Stored data
━━━━
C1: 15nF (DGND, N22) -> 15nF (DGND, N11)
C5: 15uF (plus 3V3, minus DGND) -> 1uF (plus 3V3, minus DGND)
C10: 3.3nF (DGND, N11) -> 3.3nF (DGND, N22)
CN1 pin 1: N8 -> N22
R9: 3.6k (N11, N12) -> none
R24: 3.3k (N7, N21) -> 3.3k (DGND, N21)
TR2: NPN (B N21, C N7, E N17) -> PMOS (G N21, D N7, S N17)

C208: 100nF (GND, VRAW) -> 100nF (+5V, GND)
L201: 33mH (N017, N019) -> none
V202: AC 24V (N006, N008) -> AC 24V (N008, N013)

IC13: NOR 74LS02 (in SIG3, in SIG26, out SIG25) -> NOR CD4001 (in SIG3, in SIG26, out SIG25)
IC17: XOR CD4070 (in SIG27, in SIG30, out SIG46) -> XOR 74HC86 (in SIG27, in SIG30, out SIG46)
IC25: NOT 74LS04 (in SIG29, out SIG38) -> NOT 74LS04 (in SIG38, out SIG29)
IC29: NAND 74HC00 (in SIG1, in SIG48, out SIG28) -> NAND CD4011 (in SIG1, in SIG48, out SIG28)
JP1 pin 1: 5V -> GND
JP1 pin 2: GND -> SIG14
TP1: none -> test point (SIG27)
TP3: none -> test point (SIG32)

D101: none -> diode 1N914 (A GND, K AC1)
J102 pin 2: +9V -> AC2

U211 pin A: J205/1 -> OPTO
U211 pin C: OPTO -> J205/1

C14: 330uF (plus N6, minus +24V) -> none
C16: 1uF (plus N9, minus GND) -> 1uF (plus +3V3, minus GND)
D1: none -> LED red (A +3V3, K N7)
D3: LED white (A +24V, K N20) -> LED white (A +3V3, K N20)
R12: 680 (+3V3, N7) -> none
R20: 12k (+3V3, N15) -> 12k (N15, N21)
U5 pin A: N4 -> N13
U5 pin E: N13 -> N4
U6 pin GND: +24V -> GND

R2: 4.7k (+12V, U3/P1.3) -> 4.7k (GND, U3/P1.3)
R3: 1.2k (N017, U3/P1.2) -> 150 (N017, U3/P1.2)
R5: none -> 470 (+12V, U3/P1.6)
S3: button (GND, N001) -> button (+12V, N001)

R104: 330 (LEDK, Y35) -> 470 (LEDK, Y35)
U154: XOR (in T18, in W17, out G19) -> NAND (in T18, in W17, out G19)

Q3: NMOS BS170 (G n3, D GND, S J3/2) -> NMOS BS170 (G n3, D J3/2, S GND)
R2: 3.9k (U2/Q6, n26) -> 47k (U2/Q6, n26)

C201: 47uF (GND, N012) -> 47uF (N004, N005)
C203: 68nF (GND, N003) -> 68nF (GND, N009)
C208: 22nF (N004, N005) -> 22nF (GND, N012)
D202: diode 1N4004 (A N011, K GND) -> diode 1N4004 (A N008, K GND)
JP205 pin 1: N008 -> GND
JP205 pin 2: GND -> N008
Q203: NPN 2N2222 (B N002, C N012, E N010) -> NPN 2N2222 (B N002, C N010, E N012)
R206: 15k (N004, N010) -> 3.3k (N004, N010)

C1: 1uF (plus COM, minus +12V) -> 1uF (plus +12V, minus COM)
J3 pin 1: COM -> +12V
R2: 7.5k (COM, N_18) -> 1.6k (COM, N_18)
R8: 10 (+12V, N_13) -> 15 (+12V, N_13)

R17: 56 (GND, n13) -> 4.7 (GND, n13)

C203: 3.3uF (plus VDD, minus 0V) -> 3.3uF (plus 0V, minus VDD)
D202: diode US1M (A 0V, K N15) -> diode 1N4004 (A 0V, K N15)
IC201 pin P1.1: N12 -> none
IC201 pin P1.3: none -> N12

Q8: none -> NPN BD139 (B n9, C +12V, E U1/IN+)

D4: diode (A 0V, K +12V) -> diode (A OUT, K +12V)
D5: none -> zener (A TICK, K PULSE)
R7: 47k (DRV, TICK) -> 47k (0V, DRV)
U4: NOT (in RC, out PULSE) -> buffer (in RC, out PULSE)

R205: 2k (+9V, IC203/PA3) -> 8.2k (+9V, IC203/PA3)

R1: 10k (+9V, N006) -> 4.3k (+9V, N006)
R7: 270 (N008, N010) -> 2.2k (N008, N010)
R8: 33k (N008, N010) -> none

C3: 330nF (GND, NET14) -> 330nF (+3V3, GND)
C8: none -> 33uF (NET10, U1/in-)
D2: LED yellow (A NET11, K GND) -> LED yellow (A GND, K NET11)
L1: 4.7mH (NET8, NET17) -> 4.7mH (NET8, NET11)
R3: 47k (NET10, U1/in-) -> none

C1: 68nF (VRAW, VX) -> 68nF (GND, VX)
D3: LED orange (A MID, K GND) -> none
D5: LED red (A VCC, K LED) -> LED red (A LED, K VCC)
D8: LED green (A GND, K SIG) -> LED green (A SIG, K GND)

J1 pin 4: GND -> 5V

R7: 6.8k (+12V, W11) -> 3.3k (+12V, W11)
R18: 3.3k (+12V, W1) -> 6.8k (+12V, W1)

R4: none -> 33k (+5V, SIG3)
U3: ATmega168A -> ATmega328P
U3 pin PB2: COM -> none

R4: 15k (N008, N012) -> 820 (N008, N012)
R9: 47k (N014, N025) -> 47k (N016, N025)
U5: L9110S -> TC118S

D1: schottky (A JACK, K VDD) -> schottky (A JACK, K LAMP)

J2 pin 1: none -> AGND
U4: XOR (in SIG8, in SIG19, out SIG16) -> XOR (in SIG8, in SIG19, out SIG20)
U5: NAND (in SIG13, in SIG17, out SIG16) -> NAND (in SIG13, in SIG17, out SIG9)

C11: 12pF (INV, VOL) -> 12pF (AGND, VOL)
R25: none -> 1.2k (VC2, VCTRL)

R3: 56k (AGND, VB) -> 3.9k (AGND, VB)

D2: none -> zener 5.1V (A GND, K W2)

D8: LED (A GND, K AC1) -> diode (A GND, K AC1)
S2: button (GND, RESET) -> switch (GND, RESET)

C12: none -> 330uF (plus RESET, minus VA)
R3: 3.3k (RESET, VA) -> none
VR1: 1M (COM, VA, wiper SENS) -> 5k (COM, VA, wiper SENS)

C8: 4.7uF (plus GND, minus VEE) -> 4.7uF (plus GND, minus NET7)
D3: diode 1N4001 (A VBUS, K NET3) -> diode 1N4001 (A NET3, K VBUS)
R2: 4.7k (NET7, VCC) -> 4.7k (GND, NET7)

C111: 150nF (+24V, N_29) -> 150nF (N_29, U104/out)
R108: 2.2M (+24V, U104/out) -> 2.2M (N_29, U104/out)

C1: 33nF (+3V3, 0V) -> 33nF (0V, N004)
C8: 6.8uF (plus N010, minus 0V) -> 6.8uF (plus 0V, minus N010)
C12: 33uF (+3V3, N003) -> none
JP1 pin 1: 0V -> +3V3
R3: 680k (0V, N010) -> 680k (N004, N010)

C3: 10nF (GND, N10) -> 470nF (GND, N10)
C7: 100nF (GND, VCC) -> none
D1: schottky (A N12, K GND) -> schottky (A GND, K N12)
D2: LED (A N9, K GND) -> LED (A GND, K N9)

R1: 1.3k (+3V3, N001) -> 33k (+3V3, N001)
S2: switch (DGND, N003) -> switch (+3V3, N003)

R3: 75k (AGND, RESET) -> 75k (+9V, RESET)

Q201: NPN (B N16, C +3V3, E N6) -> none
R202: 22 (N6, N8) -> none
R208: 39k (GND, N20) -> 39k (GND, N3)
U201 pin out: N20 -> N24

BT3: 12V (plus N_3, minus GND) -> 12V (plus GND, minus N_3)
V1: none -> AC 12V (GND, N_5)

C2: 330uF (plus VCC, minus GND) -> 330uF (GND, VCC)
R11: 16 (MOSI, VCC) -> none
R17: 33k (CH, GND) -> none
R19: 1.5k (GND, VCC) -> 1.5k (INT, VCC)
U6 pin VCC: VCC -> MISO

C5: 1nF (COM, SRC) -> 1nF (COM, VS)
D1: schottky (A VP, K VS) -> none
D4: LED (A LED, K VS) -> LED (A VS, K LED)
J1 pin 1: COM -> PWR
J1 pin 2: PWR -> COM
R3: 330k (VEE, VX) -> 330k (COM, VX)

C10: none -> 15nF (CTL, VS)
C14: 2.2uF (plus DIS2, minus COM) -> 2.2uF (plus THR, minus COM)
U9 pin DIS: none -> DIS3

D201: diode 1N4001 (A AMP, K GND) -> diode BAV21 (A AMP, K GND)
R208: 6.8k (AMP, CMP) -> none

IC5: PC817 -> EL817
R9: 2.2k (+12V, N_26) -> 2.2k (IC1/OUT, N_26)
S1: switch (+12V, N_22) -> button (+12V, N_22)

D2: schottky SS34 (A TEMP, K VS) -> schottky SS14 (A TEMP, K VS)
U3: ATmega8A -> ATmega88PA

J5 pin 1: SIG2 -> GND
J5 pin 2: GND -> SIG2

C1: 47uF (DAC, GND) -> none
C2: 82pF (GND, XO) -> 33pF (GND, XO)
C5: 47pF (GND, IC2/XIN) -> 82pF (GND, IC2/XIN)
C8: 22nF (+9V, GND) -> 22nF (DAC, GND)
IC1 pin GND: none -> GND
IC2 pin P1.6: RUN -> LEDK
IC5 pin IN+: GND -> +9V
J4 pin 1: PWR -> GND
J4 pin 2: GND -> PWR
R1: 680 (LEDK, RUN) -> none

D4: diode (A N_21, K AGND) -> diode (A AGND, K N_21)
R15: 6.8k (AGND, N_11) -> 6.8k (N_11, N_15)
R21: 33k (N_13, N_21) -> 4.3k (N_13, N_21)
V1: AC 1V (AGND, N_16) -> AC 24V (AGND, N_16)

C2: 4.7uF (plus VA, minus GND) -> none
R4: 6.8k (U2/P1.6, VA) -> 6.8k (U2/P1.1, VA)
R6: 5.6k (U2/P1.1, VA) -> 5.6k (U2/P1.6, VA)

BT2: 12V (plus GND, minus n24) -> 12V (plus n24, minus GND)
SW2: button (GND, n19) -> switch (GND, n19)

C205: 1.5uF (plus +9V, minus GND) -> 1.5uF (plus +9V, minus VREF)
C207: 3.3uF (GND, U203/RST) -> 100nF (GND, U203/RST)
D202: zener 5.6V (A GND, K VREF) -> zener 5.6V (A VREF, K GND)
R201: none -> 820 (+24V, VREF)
━━━━
▶ Task prompt
With the line that has "D202: diode US1M" as the first and the line that has "R7: 47k (DRV, TICK) -> 47k (0V, DRV)" as the last, repeat exactly that run of lines above and no more.

▶ Your response
D202: diode US1M (A 0V, K N15) -> diode 1N4004 (A 0V, K N15)
IC201 pin P1.1: N12 -> none
IC201 pin P1.3: none -> N12

Q8: none -> NPN BD139 (B n9, C +12V, E U1/IN+)

D4: diode (A 0V, K +12V) -> diode (A OUT, K +12V)
D5: none -> zener (A TICK, K PULSE)
R7: 47k (DRV, TICK) -> 47k (0V, DRV)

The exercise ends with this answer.